[Supplied data]
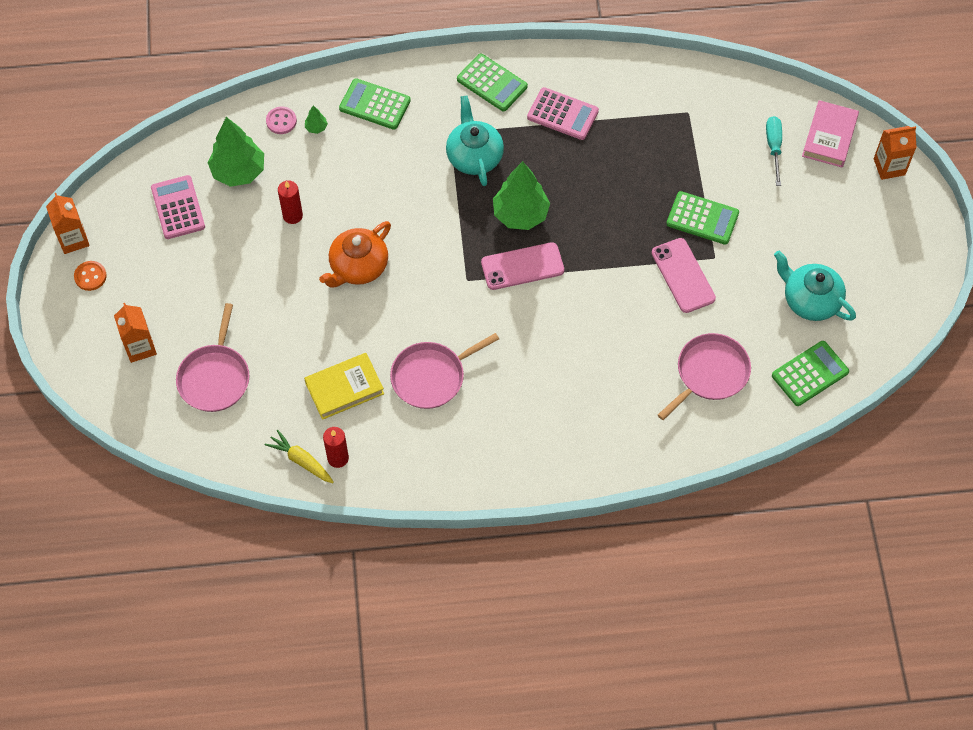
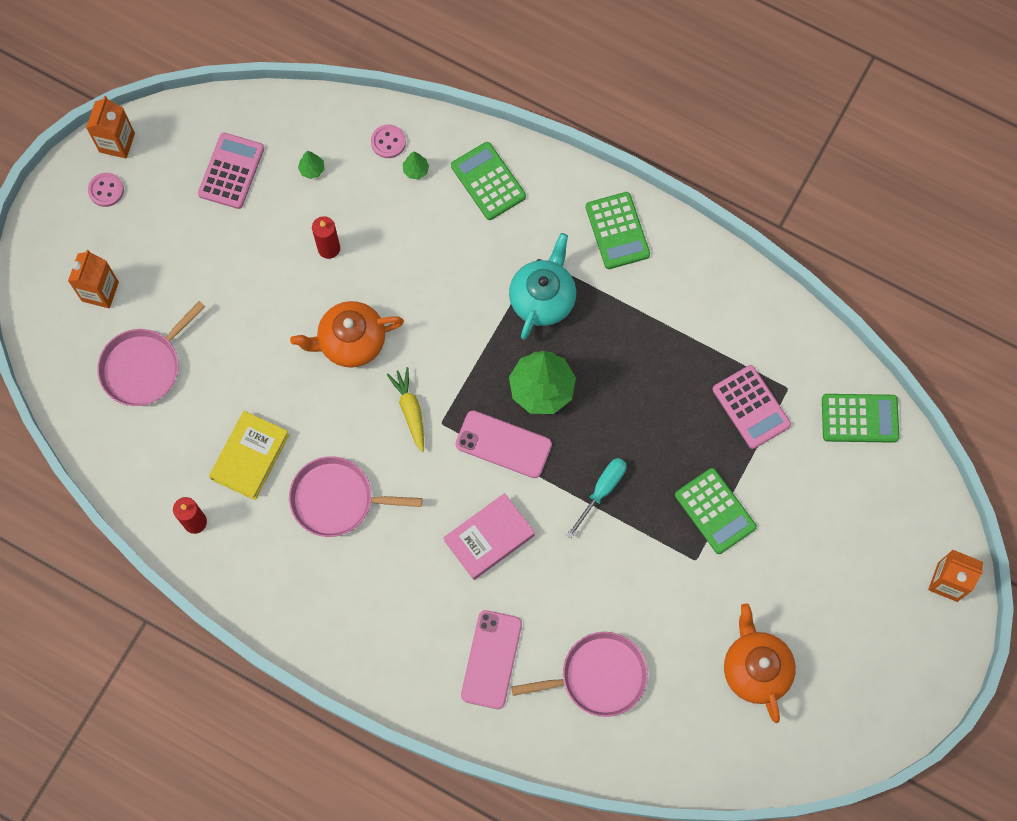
camera: 35 degrees right, 10 degrees up
orange button [74,261,107,291] -> pink button [88,173,124,207]
green tree [208,117,264,187] -> green tree [298,151,324,179], size x0.41
yellow carrot [265,429,334,483] -> yellow carrot moved to [387,367,424,452]
yellow book [304,353,384,420] -> yellow book turned 75 degrees counterclockwise [209,411,289,500]
pink calculator [527,87,599,140] -> pink calculator moved to [713,365,791,449]
pink phone [651,238,716,313] -> pink phone moved to [461,610,522,709]
turquoise screwdriver [766,116,782,186] -> turquoise screwdriver moved to [566,458,627,539]
green calculator [772,341,849,406] -> green calculator moved to [822,394,899,443]
turquoise teapot [774,251,856,321] -> orange teapot [724,603,796,723]
pink book [802,100,859,167] -> pink book moved to [444,493,535,580]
[/Supplied data]
Please copy out each line of the listing above that contains the string "moved".

yellow carrot [265,429,334,483] -> yellow carrot moved to [387,367,424,452]
pink calculator [527,87,599,140] -> pink calculator moved to [713,365,791,449]
pink phone [651,238,716,313] -> pink phone moved to [461,610,522,709]
turquoise screwdriver [766,116,782,186] -> turquoise screwdriver moved to [566,458,627,539]
green calculator [772,341,849,406] -> green calculator moved to [822,394,899,443]
pink book [802,100,859,167] -> pink book moved to [444,493,535,580]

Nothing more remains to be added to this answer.